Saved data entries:
──────

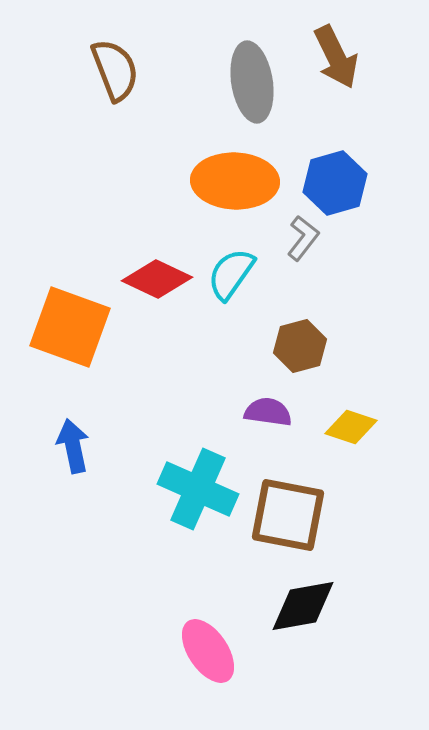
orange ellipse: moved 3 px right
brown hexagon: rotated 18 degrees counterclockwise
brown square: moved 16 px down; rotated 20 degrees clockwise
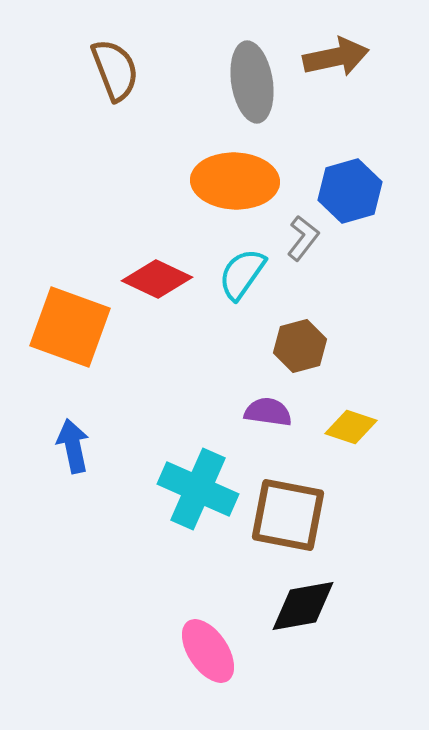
brown arrow: rotated 76 degrees counterclockwise
blue hexagon: moved 15 px right, 8 px down
cyan semicircle: moved 11 px right
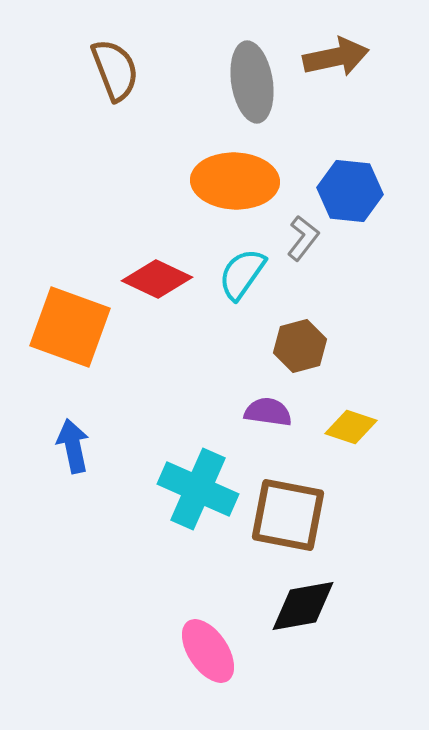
blue hexagon: rotated 22 degrees clockwise
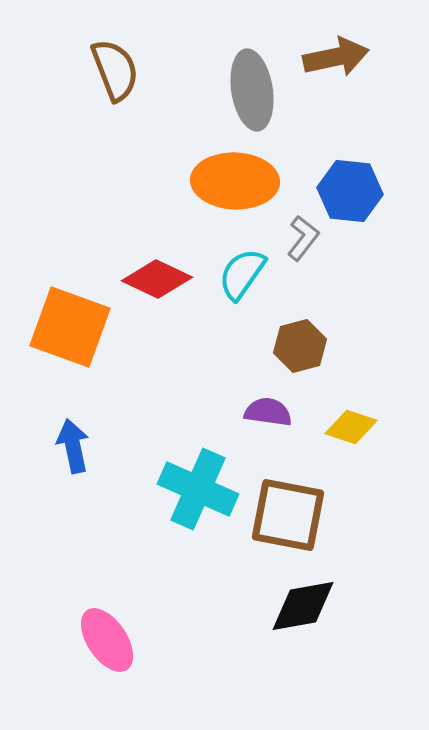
gray ellipse: moved 8 px down
pink ellipse: moved 101 px left, 11 px up
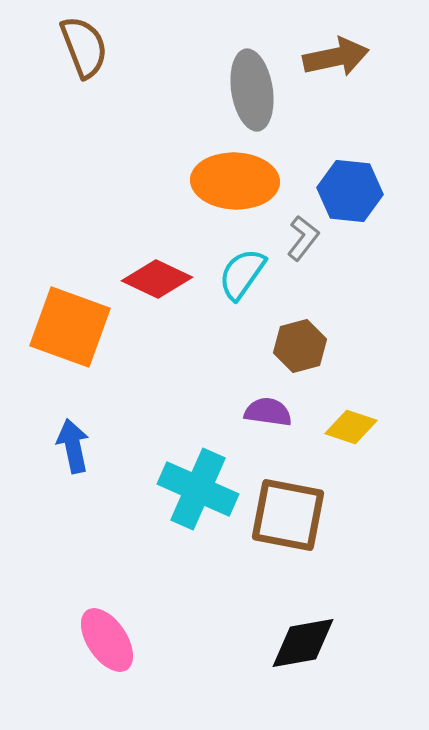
brown semicircle: moved 31 px left, 23 px up
black diamond: moved 37 px down
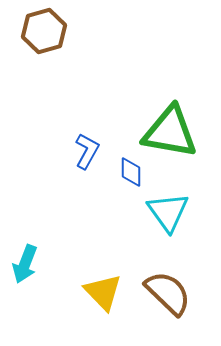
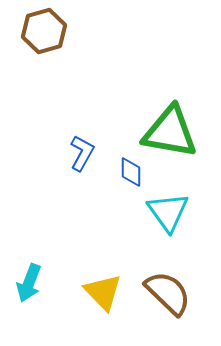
blue L-shape: moved 5 px left, 2 px down
cyan arrow: moved 4 px right, 19 px down
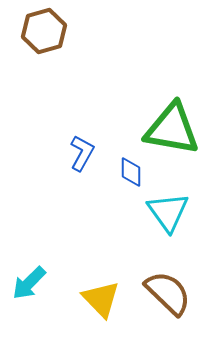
green triangle: moved 2 px right, 3 px up
cyan arrow: rotated 24 degrees clockwise
yellow triangle: moved 2 px left, 7 px down
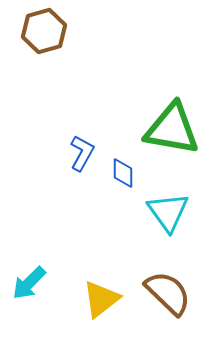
blue diamond: moved 8 px left, 1 px down
yellow triangle: rotated 36 degrees clockwise
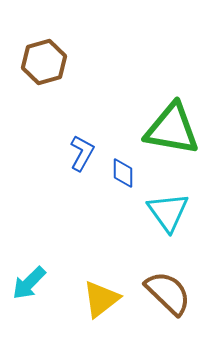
brown hexagon: moved 31 px down
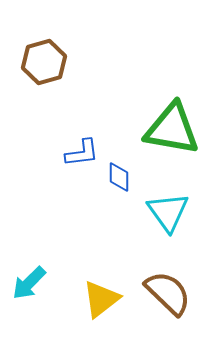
blue L-shape: rotated 54 degrees clockwise
blue diamond: moved 4 px left, 4 px down
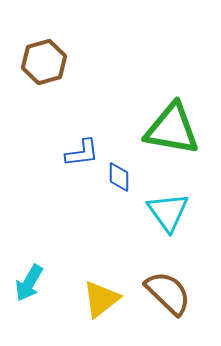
cyan arrow: rotated 15 degrees counterclockwise
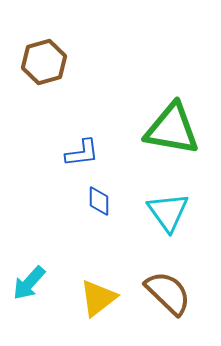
blue diamond: moved 20 px left, 24 px down
cyan arrow: rotated 12 degrees clockwise
yellow triangle: moved 3 px left, 1 px up
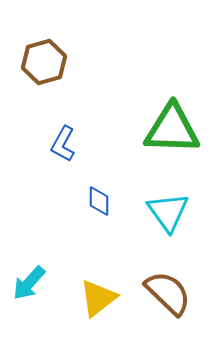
green triangle: rotated 8 degrees counterclockwise
blue L-shape: moved 19 px left, 9 px up; rotated 126 degrees clockwise
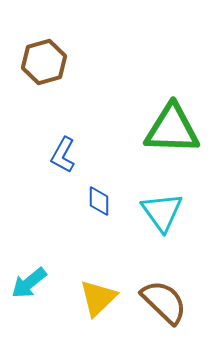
blue L-shape: moved 11 px down
cyan triangle: moved 6 px left
cyan arrow: rotated 9 degrees clockwise
brown semicircle: moved 4 px left, 9 px down
yellow triangle: rotated 6 degrees counterclockwise
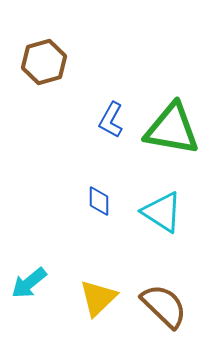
green triangle: rotated 8 degrees clockwise
blue L-shape: moved 48 px right, 35 px up
cyan triangle: rotated 21 degrees counterclockwise
brown semicircle: moved 4 px down
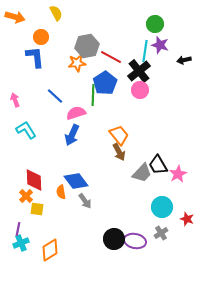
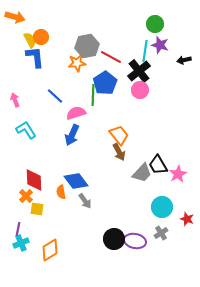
yellow semicircle: moved 26 px left, 27 px down
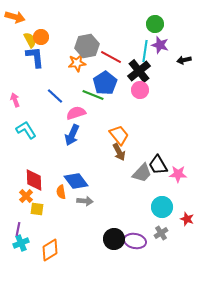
green line: rotated 70 degrees counterclockwise
pink star: rotated 30 degrees clockwise
gray arrow: rotated 49 degrees counterclockwise
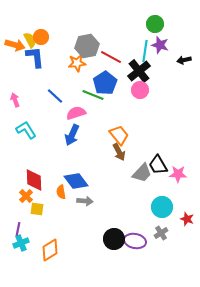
orange arrow: moved 28 px down
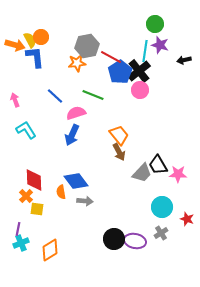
blue pentagon: moved 15 px right, 11 px up
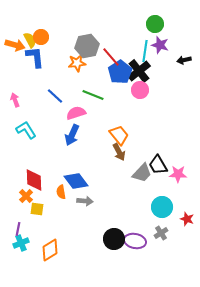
red line: rotated 20 degrees clockwise
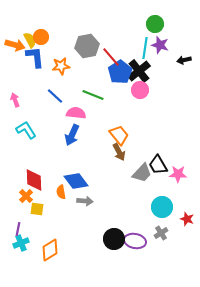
cyan line: moved 3 px up
orange star: moved 16 px left, 3 px down
pink semicircle: rotated 24 degrees clockwise
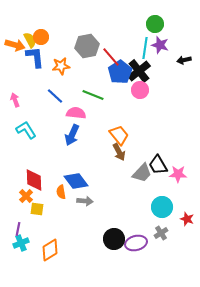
purple ellipse: moved 1 px right, 2 px down; rotated 25 degrees counterclockwise
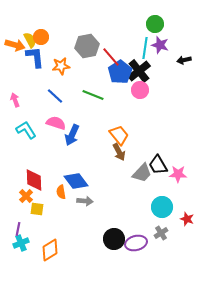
pink semicircle: moved 20 px left, 10 px down; rotated 12 degrees clockwise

──────

§ Written request
Please copy out every line of the records above word for word, leaving out the picture lines.

§ Result of this exercise
orange ellipse: moved 3 px right
brown hexagon: rotated 18 degrees counterclockwise
brown square: moved 16 px down; rotated 20 degrees clockwise
brown arrow: rotated 76 degrees counterclockwise
blue hexagon: moved 15 px right, 8 px down
cyan semicircle: moved 11 px right
blue hexagon: rotated 22 degrees clockwise
gray ellipse: moved 8 px down
pink ellipse: moved 101 px left, 11 px up
brown semicircle: moved 31 px left, 23 px up
black diamond: moved 37 px down
blue L-shape: moved 5 px left, 2 px down
cyan arrow: moved 4 px right, 19 px down
green triangle: moved 2 px right, 3 px up
cyan arrow: rotated 24 degrees clockwise
yellow triangle: moved 2 px left, 7 px down
blue diamond: moved 8 px left, 1 px down
yellow triangle: rotated 36 degrees clockwise
brown hexagon: moved 31 px down
blue L-shape: rotated 54 degrees clockwise
blue diamond: moved 4 px left, 4 px down
cyan arrow: rotated 15 degrees counterclockwise
blue diamond: moved 20 px left, 24 px down
cyan arrow: rotated 12 degrees clockwise
yellow triangle: moved 3 px left, 1 px up
green triangle: rotated 8 degrees counterclockwise
blue L-shape: moved 19 px left, 9 px up; rotated 126 degrees clockwise
blue L-shape: moved 11 px down
cyan triangle: moved 6 px left
cyan arrow: rotated 9 degrees clockwise
brown semicircle: moved 4 px left, 9 px down
yellow triangle: rotated 6 degrees counterclockwise
green triangle: rotated 8 degrees clockwise
blue L-shape: moved 48 px right, 35 px up
cyan triangle: rotated 21 degrees counterclockwise
brown semicircle: moved 4 px down
yellow semicircle: moved 26 px left, 27 px down
green line: rotated 70 degrees counterclockwise
pink star: rotated 30 degrees clockwise
gray arrow: rotated 49 degrees counterclockwise
orange arrow: moved 28 px down
blue pentagon: moved 15 px right, 11 px up
red line: rotated 20 degrees clockwise
cyan line: moved 3 px up
orange star: moved 16 px left, 3 px down
pink semicircle: rotated 24 degrees clockwise
purple ellipse: moved 1 px right, 2 px down; rotated 25 degrees counterclockwise
pink semicircle: moved 20 px left, 10 px down; rotated 12 degrees clockwise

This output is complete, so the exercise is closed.